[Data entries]
════════

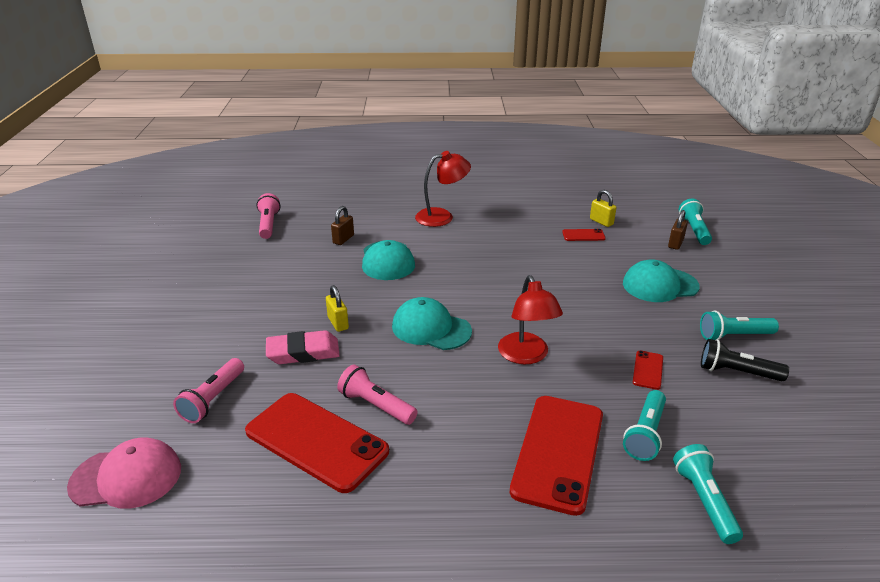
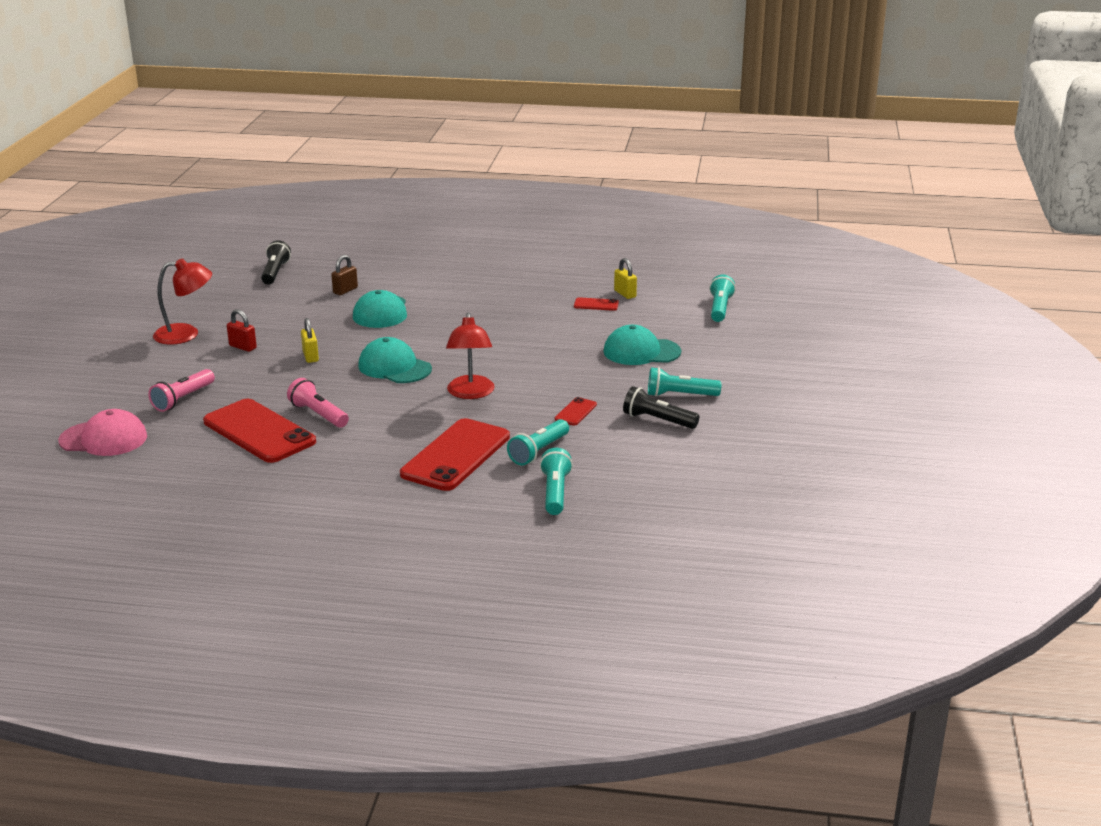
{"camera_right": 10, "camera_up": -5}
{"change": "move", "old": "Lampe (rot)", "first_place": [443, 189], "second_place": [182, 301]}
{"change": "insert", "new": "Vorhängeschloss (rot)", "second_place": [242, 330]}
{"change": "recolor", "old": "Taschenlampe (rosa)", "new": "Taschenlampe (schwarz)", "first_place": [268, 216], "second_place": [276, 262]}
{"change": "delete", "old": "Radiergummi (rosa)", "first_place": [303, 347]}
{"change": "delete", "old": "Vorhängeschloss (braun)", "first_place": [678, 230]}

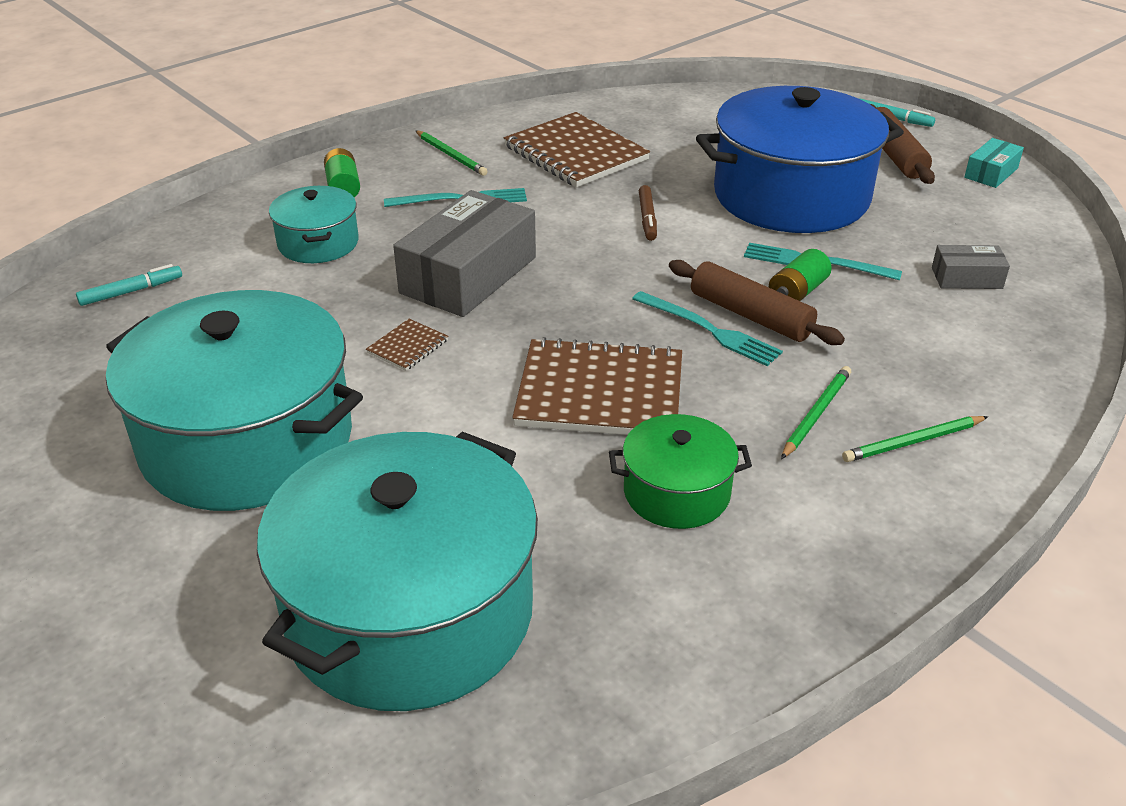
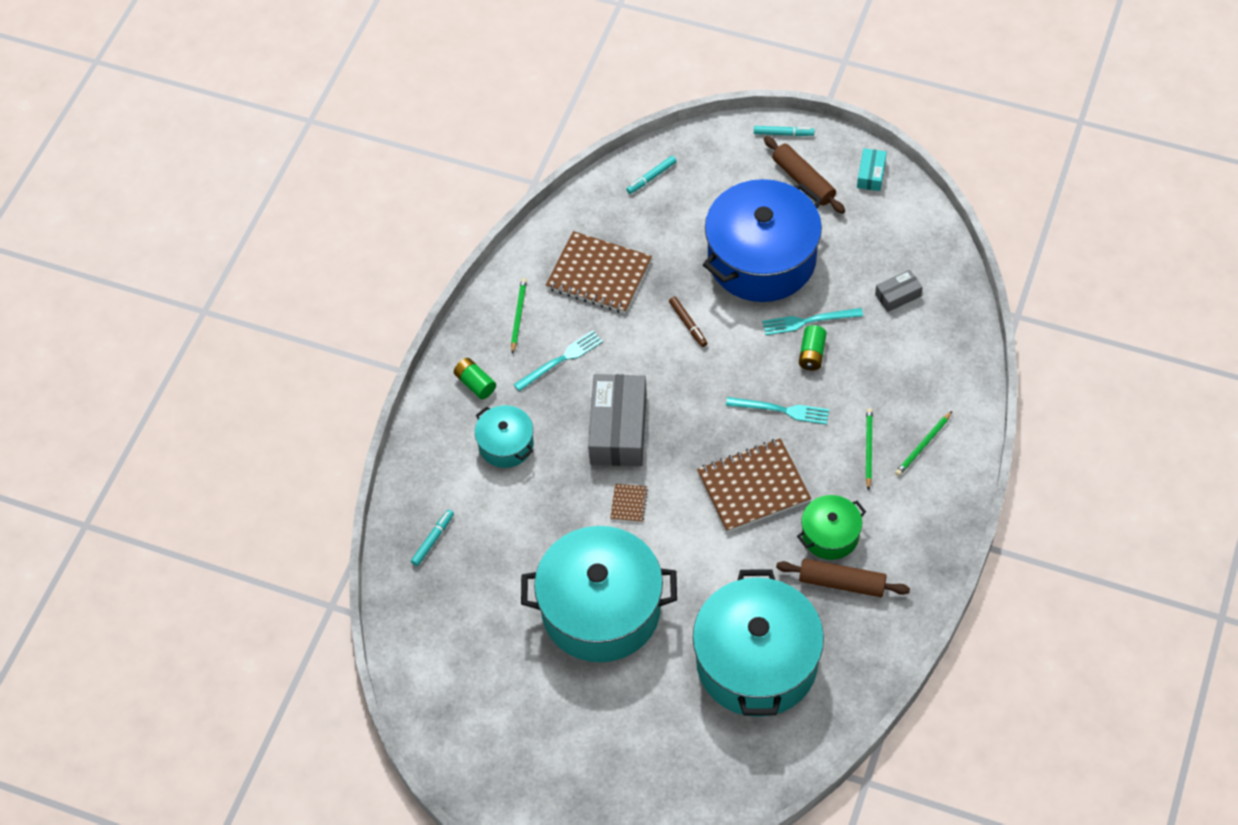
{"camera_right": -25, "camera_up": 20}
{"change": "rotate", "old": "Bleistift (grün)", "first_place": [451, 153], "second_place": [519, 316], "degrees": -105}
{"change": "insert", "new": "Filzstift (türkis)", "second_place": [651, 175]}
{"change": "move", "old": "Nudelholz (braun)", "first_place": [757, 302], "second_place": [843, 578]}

════════

### WHAT TO WORK ON:
Identify how many lines in the entries above contain the word "rosa" and provide only that figure.

### PROBLEM SOLUTION:
2